◆ Description of the task:
From the material below, pull each line containing the string "lime".
BEGIN Data under study
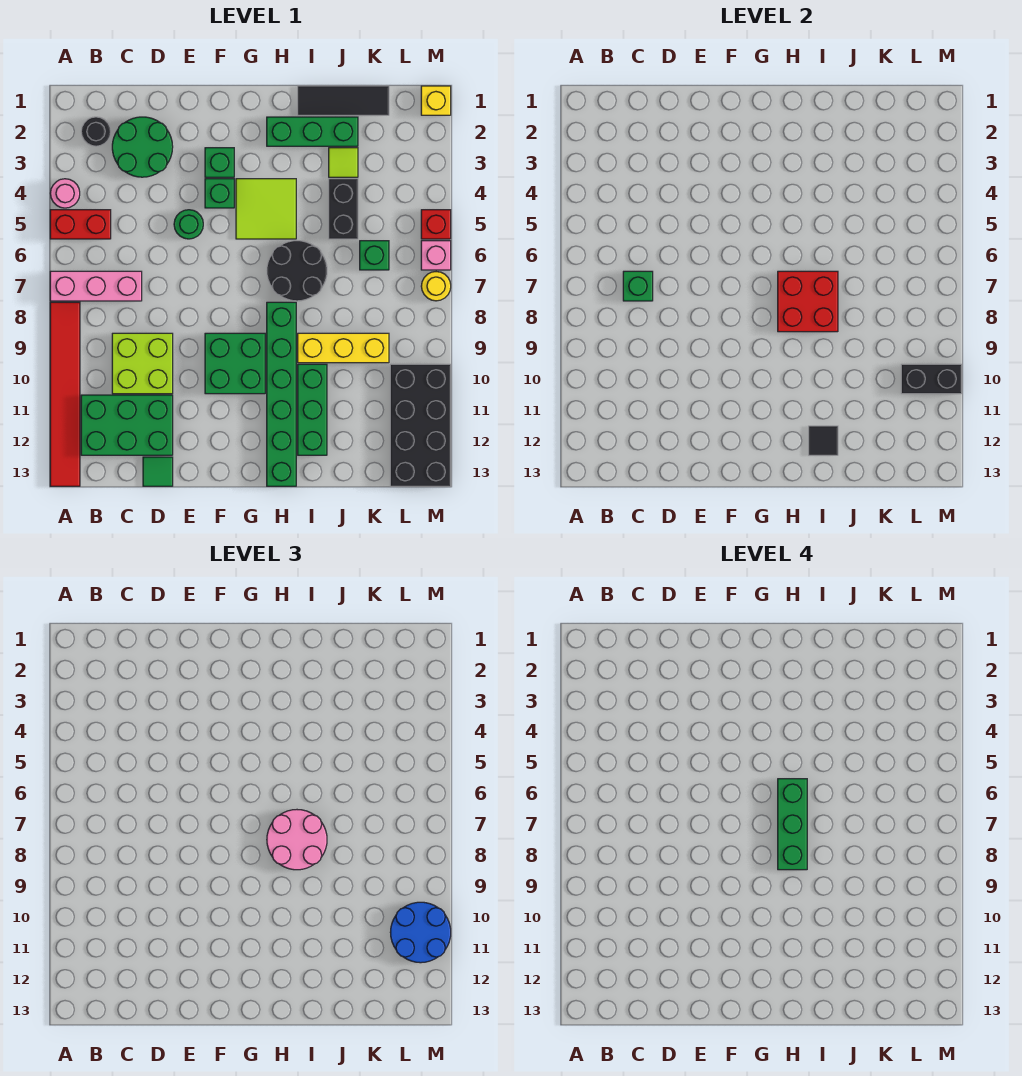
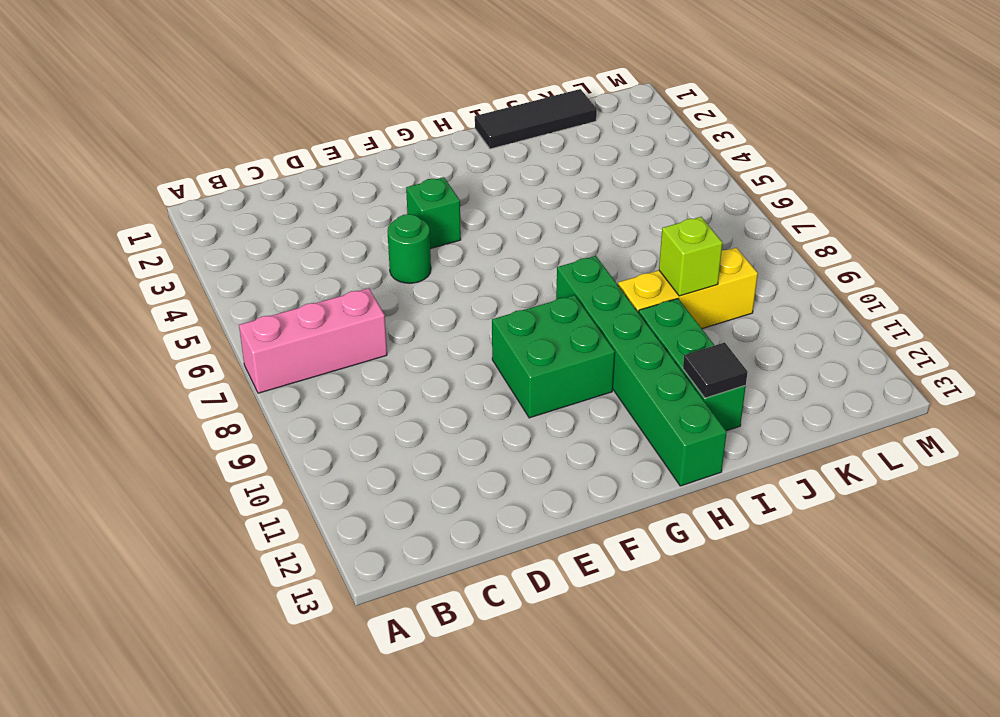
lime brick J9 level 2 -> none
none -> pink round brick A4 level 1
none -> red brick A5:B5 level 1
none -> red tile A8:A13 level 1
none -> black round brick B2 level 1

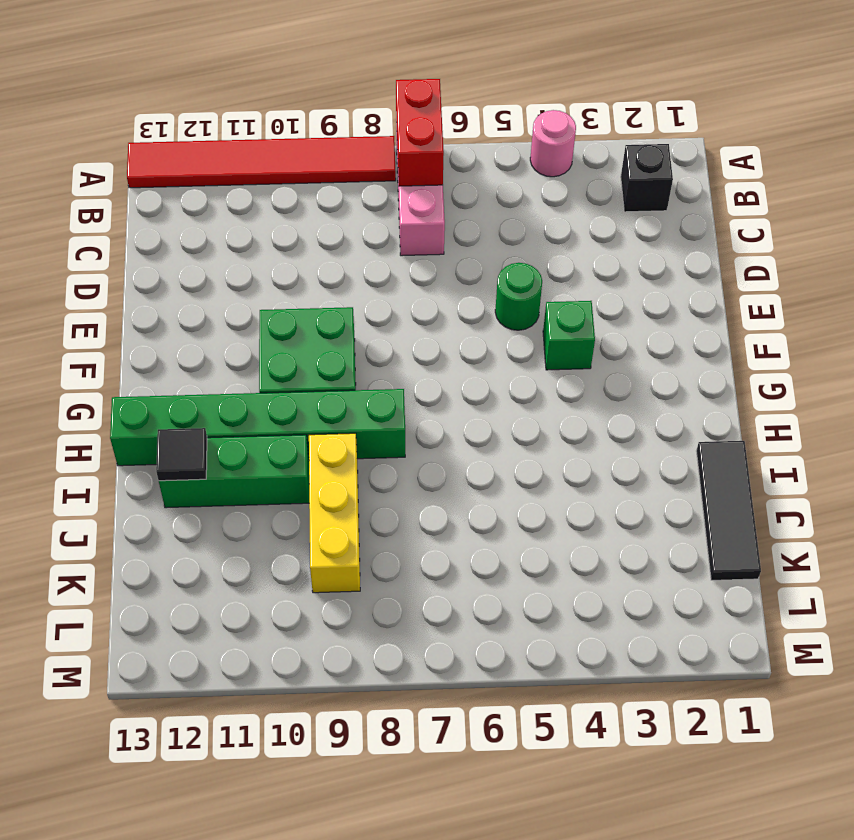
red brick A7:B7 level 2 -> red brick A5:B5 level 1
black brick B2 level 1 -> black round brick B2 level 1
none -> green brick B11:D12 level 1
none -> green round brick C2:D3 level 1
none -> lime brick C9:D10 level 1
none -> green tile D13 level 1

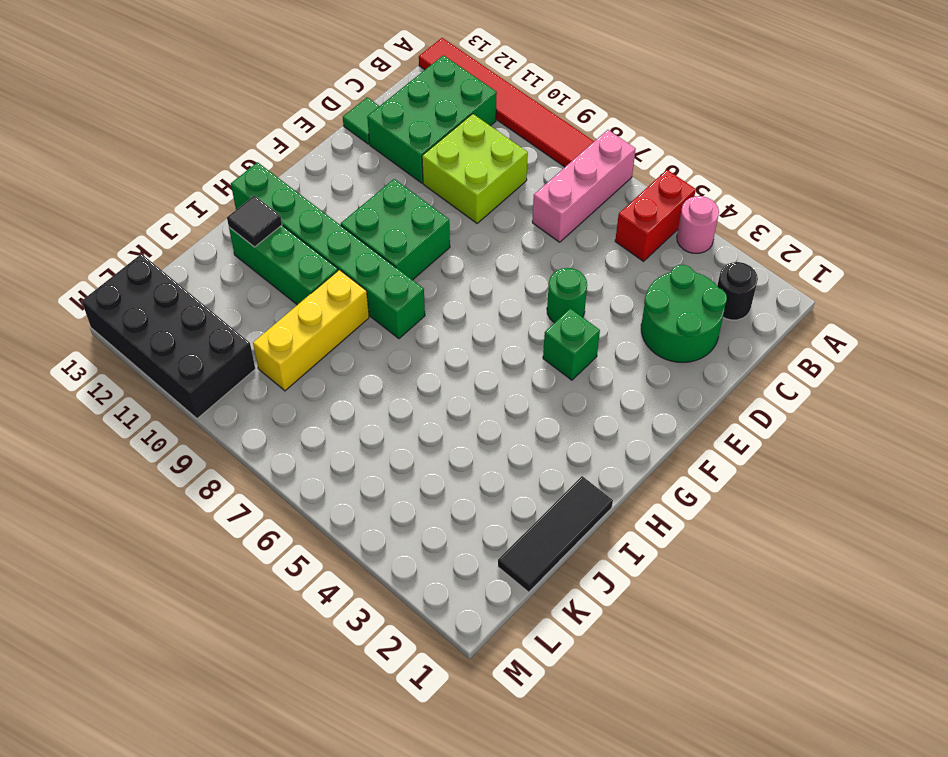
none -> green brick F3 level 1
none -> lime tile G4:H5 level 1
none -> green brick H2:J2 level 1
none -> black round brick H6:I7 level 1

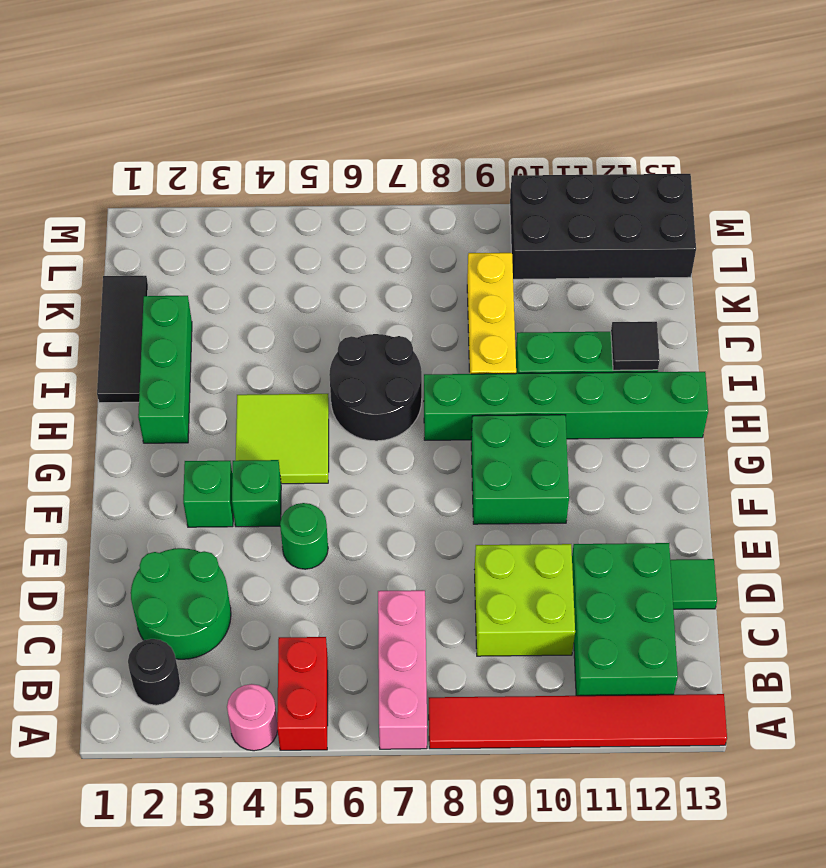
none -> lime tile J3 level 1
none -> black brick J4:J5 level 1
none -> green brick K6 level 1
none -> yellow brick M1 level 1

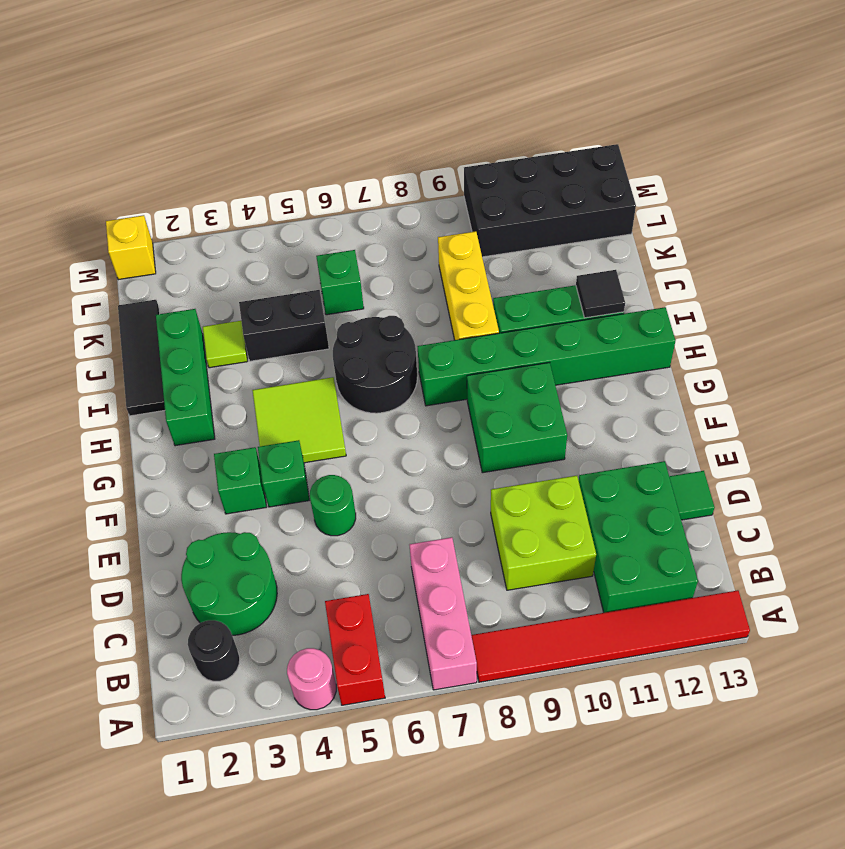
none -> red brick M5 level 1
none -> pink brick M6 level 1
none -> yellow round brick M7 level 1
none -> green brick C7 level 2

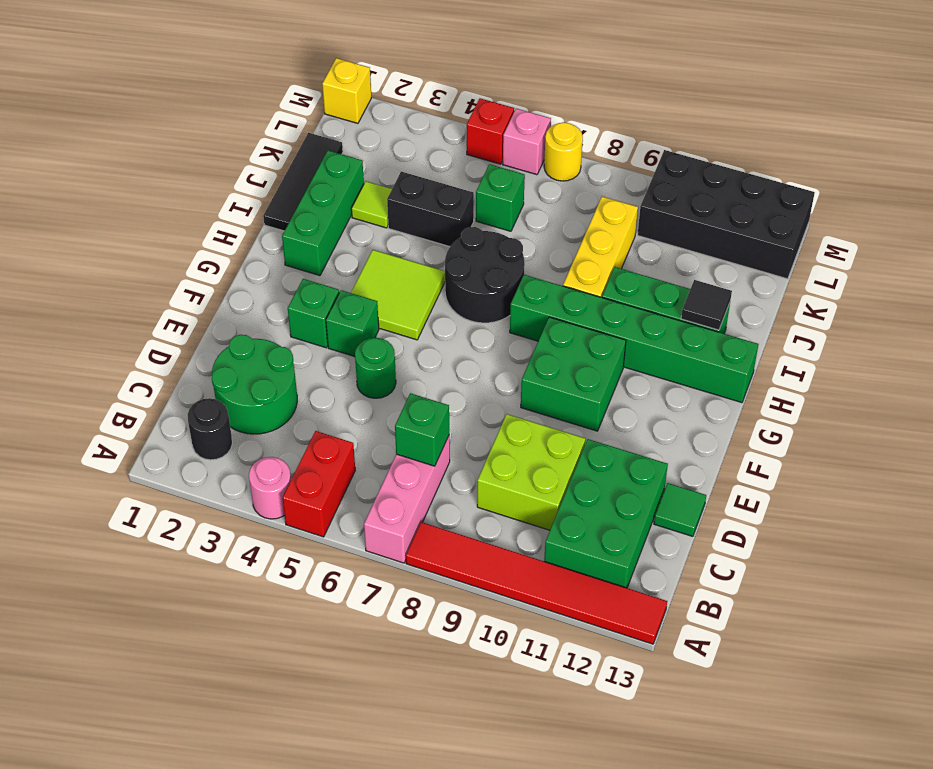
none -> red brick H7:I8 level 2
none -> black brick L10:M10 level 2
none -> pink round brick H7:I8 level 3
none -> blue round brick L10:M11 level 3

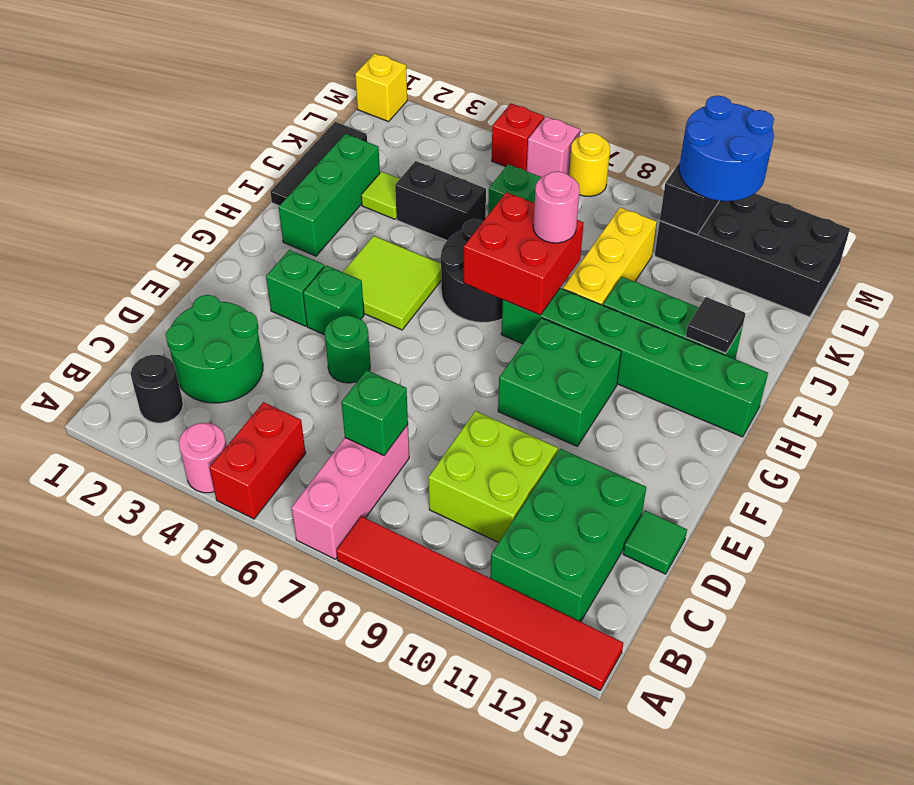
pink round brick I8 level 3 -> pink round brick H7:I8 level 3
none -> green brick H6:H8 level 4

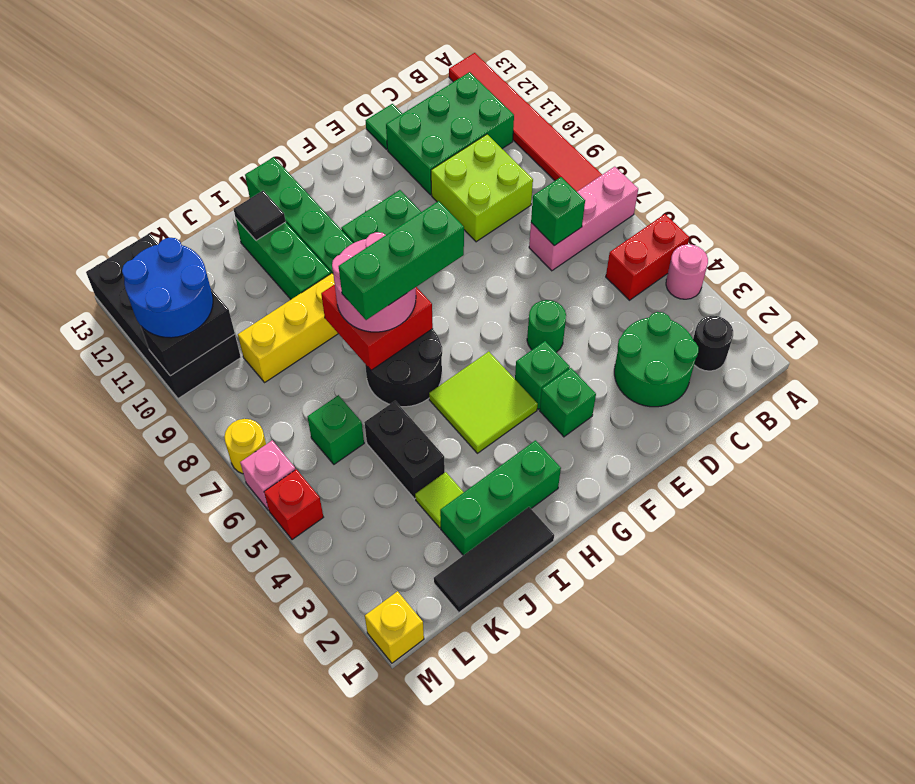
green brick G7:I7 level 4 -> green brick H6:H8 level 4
END Data under study
◆ Reply to the task:
lime brick J9 level 2 -> none
none -> lime brick C9:D10 level 1
none -> lime tile G4:H5 level 1
none -> lime tile J3 level 1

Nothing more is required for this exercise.